*** INPUT DATA Section Begins ***
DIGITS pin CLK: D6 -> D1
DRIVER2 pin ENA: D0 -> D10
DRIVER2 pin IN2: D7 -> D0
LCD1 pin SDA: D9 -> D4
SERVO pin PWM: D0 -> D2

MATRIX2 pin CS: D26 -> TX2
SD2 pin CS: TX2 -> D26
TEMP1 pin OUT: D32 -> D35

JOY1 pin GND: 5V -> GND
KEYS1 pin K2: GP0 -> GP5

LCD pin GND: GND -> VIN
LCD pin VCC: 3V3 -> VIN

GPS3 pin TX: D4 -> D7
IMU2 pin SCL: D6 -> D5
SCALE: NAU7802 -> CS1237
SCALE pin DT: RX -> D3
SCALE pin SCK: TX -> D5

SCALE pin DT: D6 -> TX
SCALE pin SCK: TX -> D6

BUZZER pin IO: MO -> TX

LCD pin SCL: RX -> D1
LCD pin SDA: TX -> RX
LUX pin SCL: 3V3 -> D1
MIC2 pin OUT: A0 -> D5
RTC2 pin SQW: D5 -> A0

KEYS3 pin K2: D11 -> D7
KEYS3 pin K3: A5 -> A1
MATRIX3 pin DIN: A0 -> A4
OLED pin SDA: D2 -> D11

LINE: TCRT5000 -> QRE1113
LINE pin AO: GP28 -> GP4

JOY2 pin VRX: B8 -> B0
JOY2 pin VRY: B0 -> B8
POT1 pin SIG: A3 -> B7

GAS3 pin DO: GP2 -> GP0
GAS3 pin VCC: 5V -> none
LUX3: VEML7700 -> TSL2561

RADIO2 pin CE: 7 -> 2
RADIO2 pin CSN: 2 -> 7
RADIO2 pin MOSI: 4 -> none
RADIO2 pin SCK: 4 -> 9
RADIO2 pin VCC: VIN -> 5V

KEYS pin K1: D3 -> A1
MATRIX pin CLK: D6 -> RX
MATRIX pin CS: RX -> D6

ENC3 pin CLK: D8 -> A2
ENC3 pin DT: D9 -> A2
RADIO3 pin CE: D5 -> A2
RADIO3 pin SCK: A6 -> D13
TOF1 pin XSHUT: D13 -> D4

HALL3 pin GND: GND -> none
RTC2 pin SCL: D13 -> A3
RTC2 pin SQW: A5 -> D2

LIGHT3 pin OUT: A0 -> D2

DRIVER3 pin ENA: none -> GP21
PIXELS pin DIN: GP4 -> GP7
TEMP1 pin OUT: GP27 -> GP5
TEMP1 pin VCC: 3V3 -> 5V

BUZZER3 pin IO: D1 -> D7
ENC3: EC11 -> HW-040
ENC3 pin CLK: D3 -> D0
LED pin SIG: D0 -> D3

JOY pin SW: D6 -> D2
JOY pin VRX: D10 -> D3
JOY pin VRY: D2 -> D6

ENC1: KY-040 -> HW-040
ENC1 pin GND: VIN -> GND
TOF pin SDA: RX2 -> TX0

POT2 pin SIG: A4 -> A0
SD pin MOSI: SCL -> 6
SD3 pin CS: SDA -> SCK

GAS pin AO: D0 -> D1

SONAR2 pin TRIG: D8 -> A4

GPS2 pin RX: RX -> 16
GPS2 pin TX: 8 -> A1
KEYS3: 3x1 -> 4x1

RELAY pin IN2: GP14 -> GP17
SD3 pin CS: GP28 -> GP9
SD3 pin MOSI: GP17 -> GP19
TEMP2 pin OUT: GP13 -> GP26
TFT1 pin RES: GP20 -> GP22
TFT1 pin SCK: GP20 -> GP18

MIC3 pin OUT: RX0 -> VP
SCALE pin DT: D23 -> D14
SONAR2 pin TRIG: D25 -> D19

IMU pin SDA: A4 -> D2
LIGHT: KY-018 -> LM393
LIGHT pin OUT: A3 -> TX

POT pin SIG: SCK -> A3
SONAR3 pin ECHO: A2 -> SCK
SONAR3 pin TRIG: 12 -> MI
*** INPUT DATA Section Ends ***
YOUR INSTRUCTIONS: Beginning with the first line of the entries, repeat each line exactly until you have reproduced the one containing "LIGHT3 pin OUT: A0 -> D2", and add nothing further.

OUTPUT OF THE TASK:
DIGITS pin CLK: D6 -> D1
DRIVER2 pin ENA: D0 -> D10
DRIVER2 pin IN2: D7 -> D0
LCD1 pin SDA: D9 -> D4
SERVO pin PWM: D0 -> D2

MATRIX2 pin CS: D26 -> TX2
SD2 pin CS: TX2 -> D26
TEMP1 pin OUT: D32 -> D35

JOY1 pin GND: 5V -> GND
KEYS1 pin K2: GP0 -> GP5

LCD pin GND: GND -> VIN
LCD pin VCC: 3V3 -> VIN

GPS3 pin TX: D4 -> D7
IMU2 pin SCL: D6 -> D5
SCALE: NAU7802 -> CS1237
SCALE pin DT: RX -> D3
SCALE pin SCK: TX -> D5

SCALE pin DT: D6 -> TX
SCALE pin SCK: TX -> D6

BUZZER pin IO: MO -> TX

LCD pin SCL: RX -> D1
LCD pin SDA: TX -> RX
LUX pin SCL: 3V3 -> D1
MIC2 pin OUT: A0 -> D5
RTC2 pin SQW: D5 -> A0

KEYS3 pin K2: D11 -> D7
KEYS3 pin K3: A5 -> A1
MATRIX3 pin DIN: A0 -> A4
OLED pin SDA: D2 -> D11

LINE: TCRT5000 -> QRE1113
LINE pin AO: GP28 -> GP4

JOY2 pin VRX: B8 -> B0
JOY2 pin VRY: B0 -> B8
POT1 pin SIG: A3 -> B7

GAS3 pin DO: GP2 -> GP0
GAS3 pin VCC: 5V -> none
LUX3: VEML7700 -> TSL2561

RADIO2 pin CE: 7 -> 2
RADIO2 pin CSN: 2 -> 7
RADIO2 pin MOSI: 4 -> none
RADIO2 pin SCK: 4 -> 9
RADIO2 pin VCC: VIN -> 5V

KEYS pin K1: D3 -> A1
MATRIX pin CLK: D6 -> RX
MATRIX pin CS: RX -> D6

ENC3 pin CLK: D8 -> A2
ENC3 pin DT: D9 -> A2
RADIO3 pin CE: D5 -> A2
RADIO3 pin SCK: A6 -> D13
TOF1 pin XSHUT: D13 -> D4

HALL3 pin GND: GND -> none
RTC2 pin SCL: D13 -> A3
RTC2 pin SQW: A5 -> D2

LIGHT3 pin OUT: A0 -> D2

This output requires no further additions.